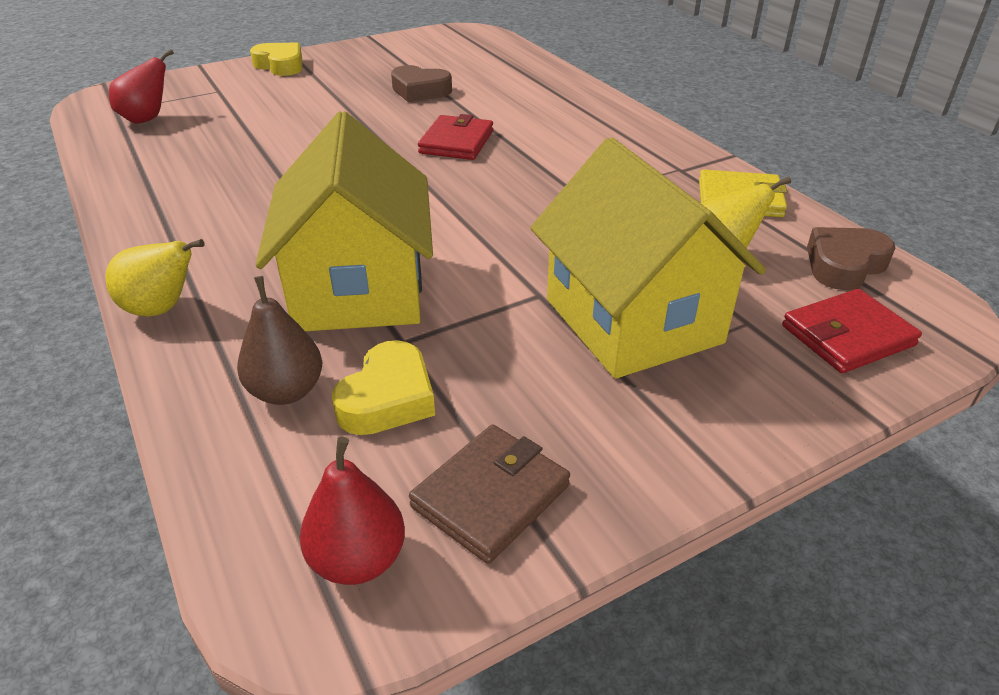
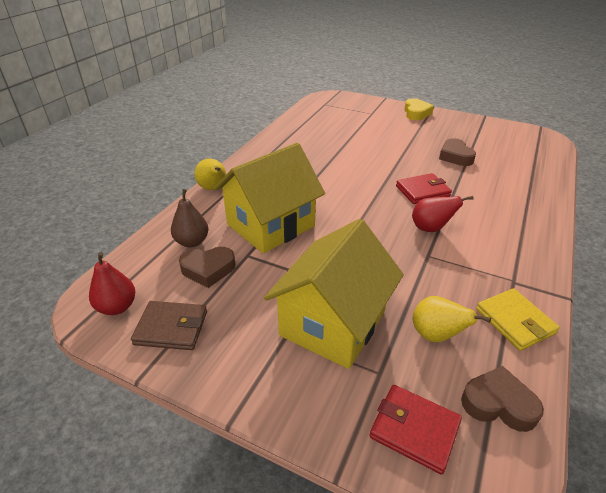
camera: 55 degrees right, 0 degrees up
(147, 119) = (327, 113): red pear -> red pear (430, 228)
(388, 398) = (208, 269): yellow heart -> brown heart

━━━━━━━━━━

PROBLEM REQUIREMENTS :: What you return should be the whole listing, word for word, without its pictures.

ANSWER TO THE EXERCISE ::
camera: 55 degrees right, 0 degrees up
(147, 119) = (327, 113): red pear -> red pear (430, 228)
(388, 398) = (208, 269): yellow heart -> brown heart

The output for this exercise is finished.